◆ EXERCISE ◆
Write out the line with "account.js: [482,464,504,491] ->" and each line after it to the end of the material, exactly as they appear and with nothing else.

◆ DATA FOR ANALYSIS ◆
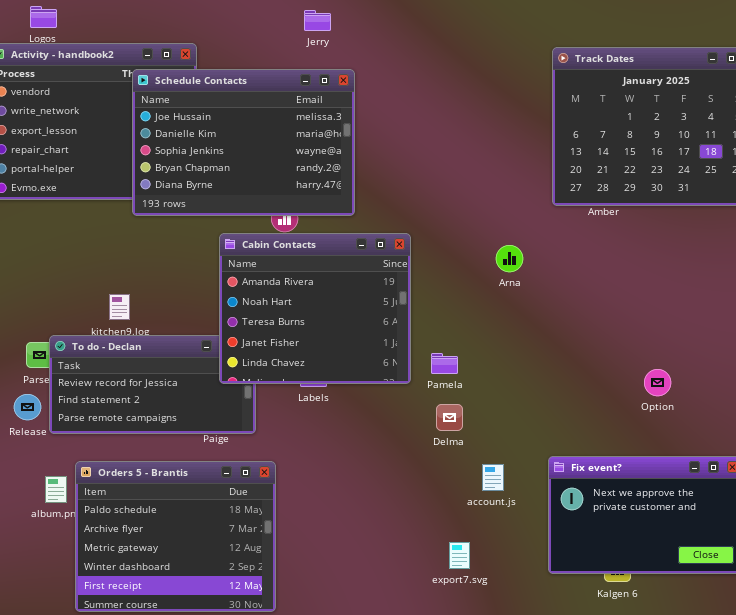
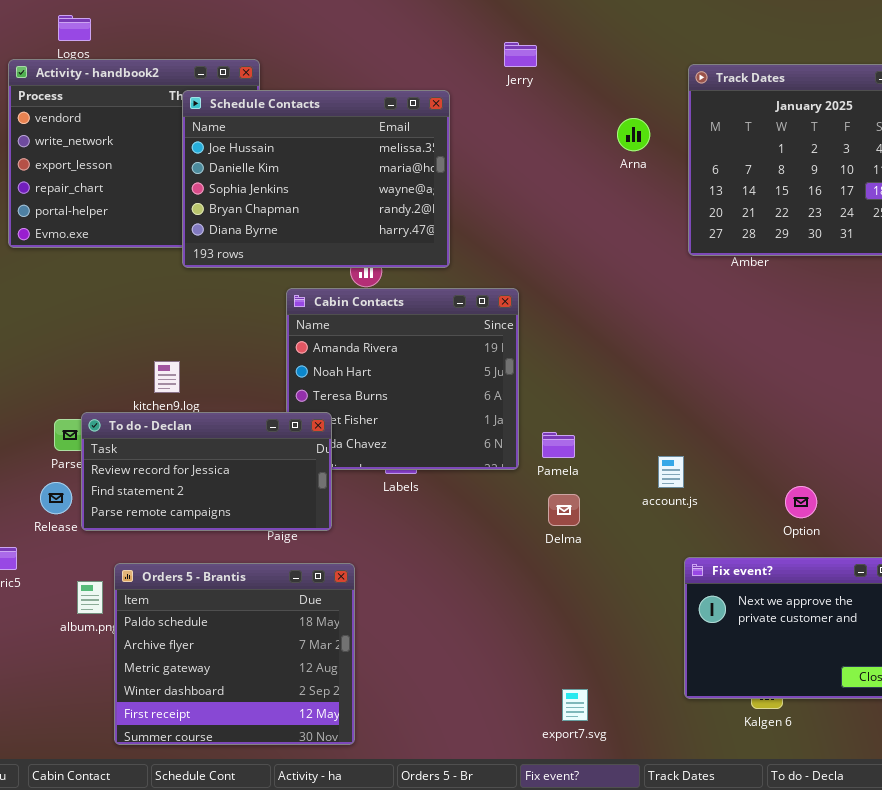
Jerry: [304,10,331,31] -> [504,42,537,67], moved
Arna: [496,245,523,272] -> [617,118,650,151], moved
To do - Declan: [49,335,256,434] -> [81,412,332,531], raised
Option: [644,369,671,396] -> [785,486,817,518], moved
account.js: [482,464,504,491] -> [658,456,684,488], moved
export7.svg: [449,542,470,569] -> [562,689,588,721], moved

◆ WRITTEN SOLUTION ◆
account.js: [482,464,504,491] -> [658,456,684,488], moved
export7.svg: [449,542,470,569] -> [562,689,588,721], moved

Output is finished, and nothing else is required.